### AIM OF THE EXERCISE
Scan the records for "none" and copy each line that contains it.

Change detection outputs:
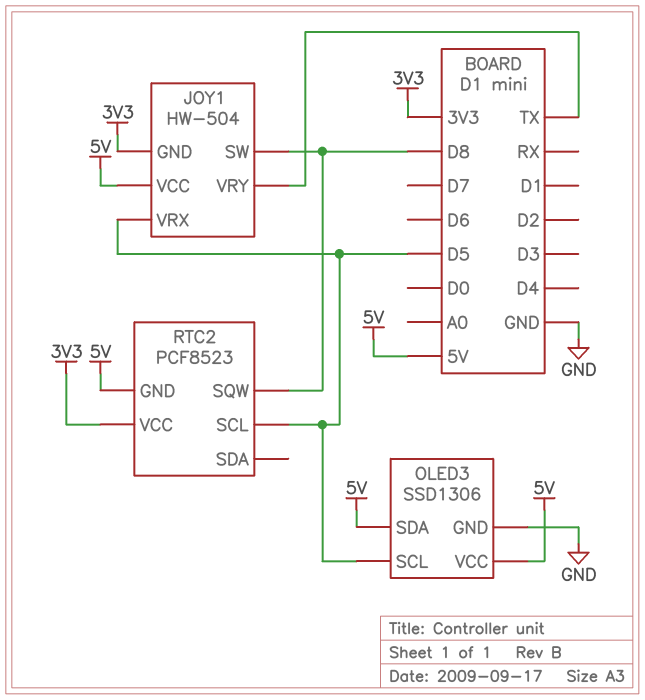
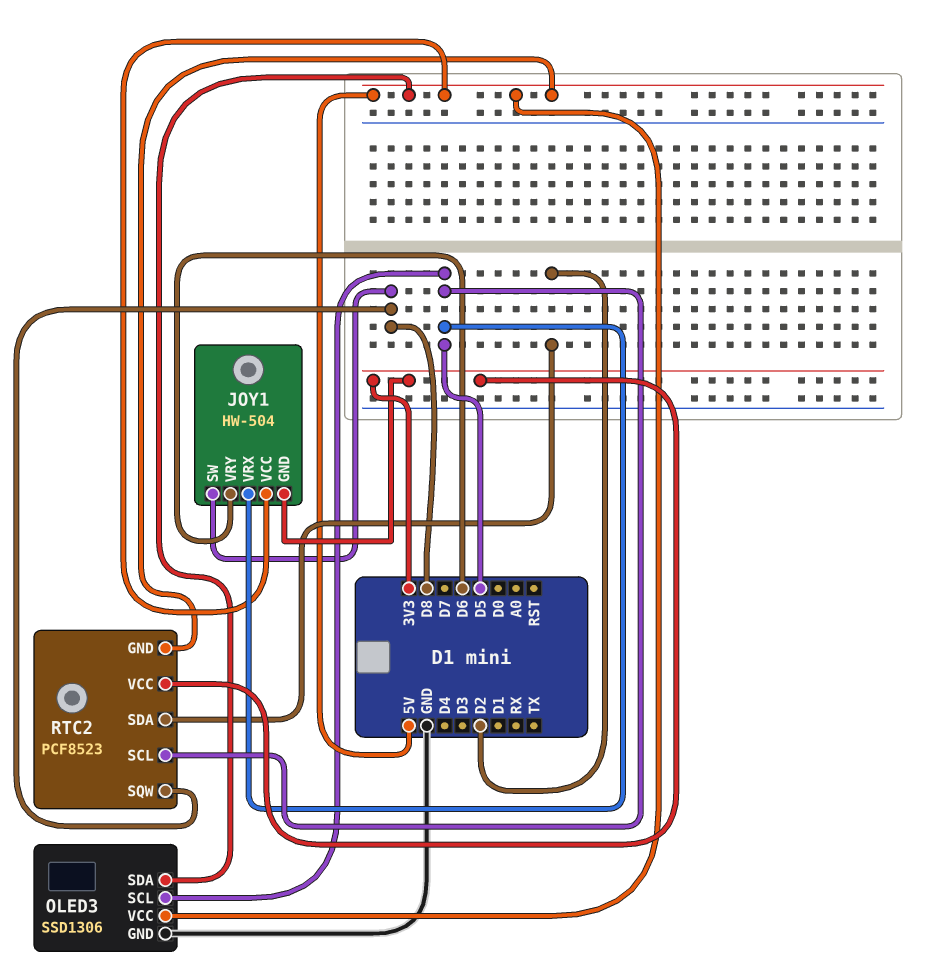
JOY1 pin VRY: TX -> D6
RTC2 pin SDA: none -> D2

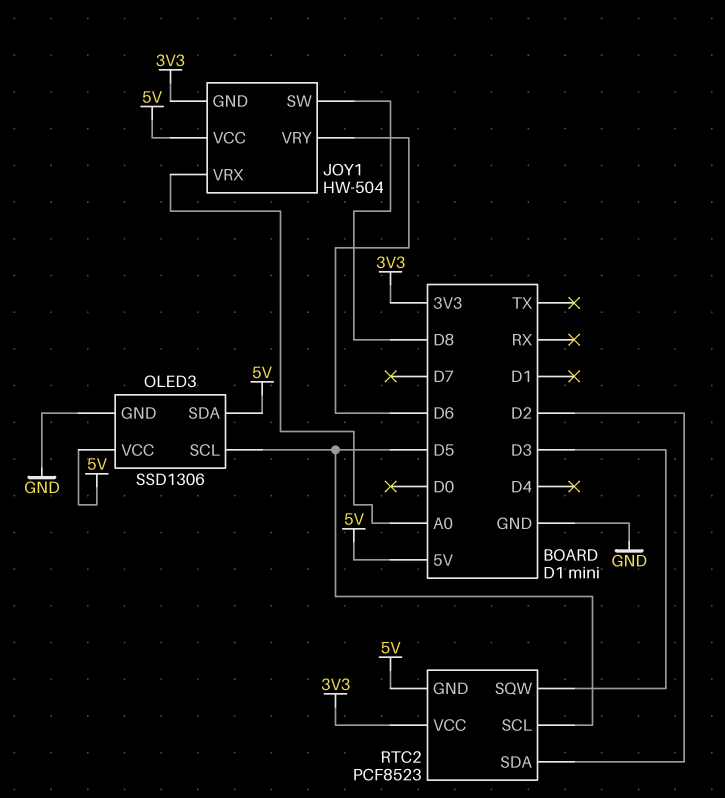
JOY1 pin VRX: D5 -> A0
RTC2 pin SQW: D8 -> D3

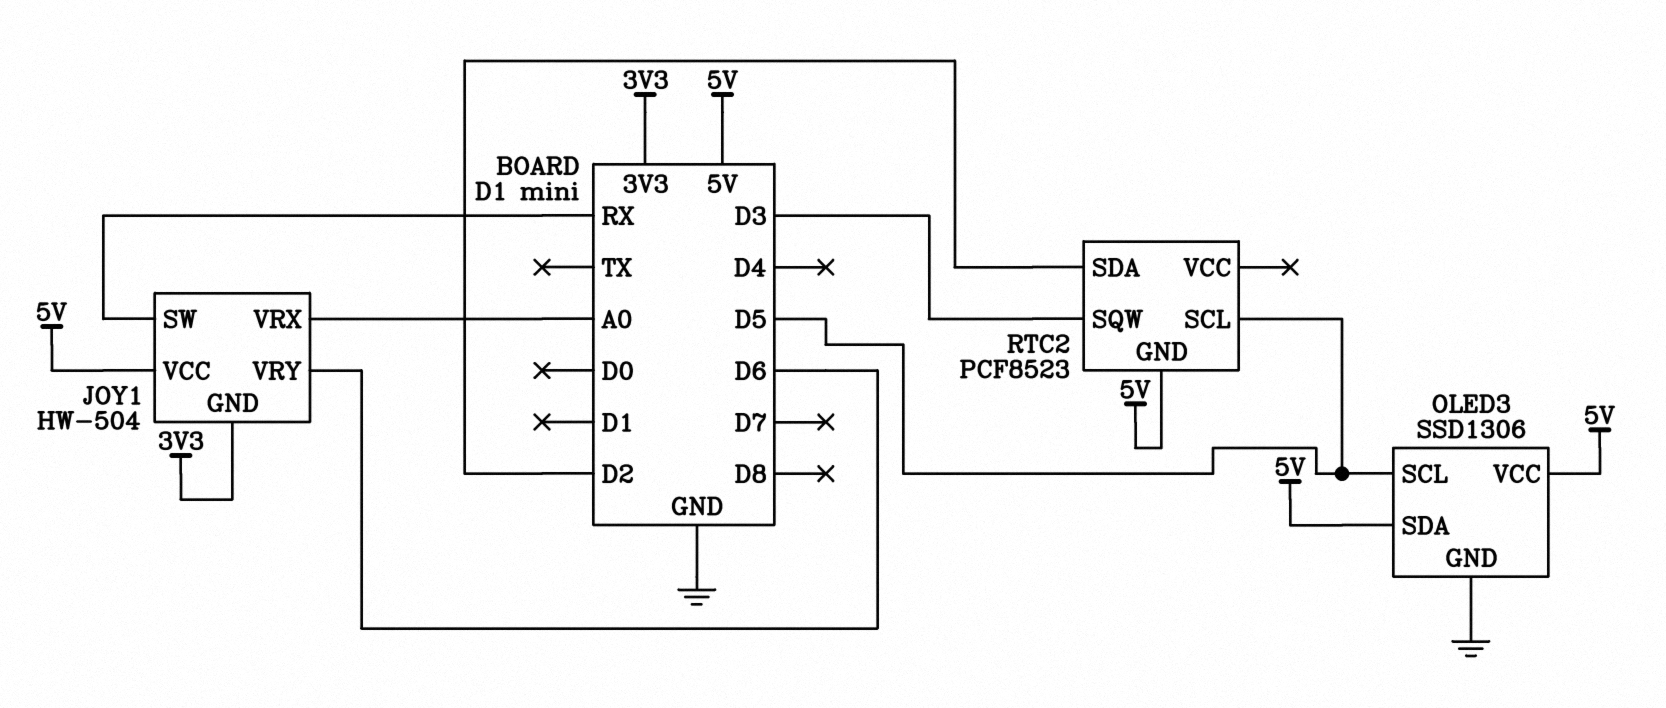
JOY1 pin SW: D8 -> RX
RTC2 pin VCC: 3V3 -> none

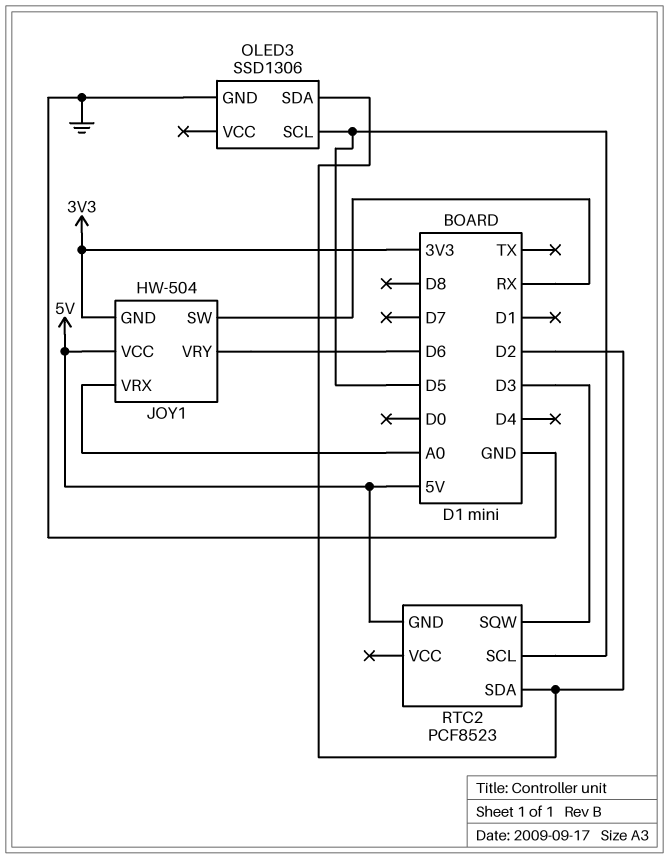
OLED3 pin SDA: 5V -> D2
OLED3 pin VCC: 5V -> none

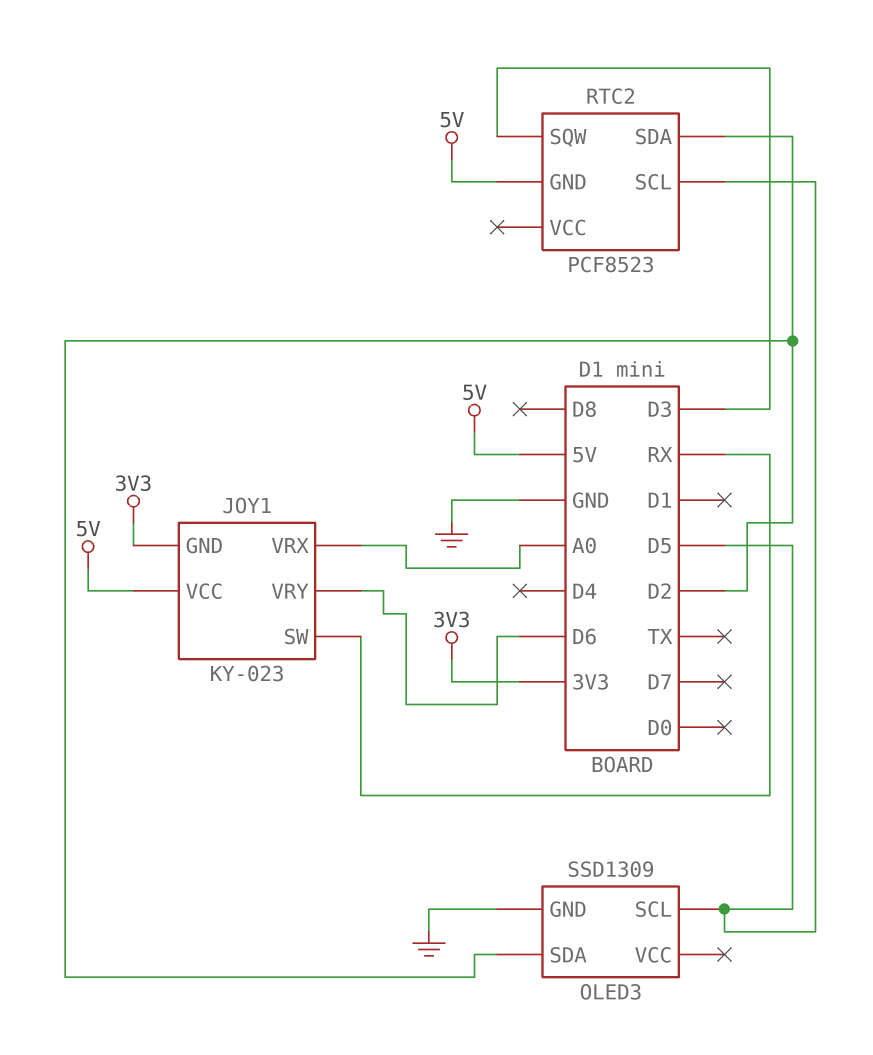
JOY1: HW-504 -> KY-023
OLED3: SSD1306 -> SSD1309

### SOLUTION FOR THIS TASK
RTC2 pin SDA: none -> D2
RTC2 pin VCC: 3V3 -> none
OLED3 pin VCC: 5V -> none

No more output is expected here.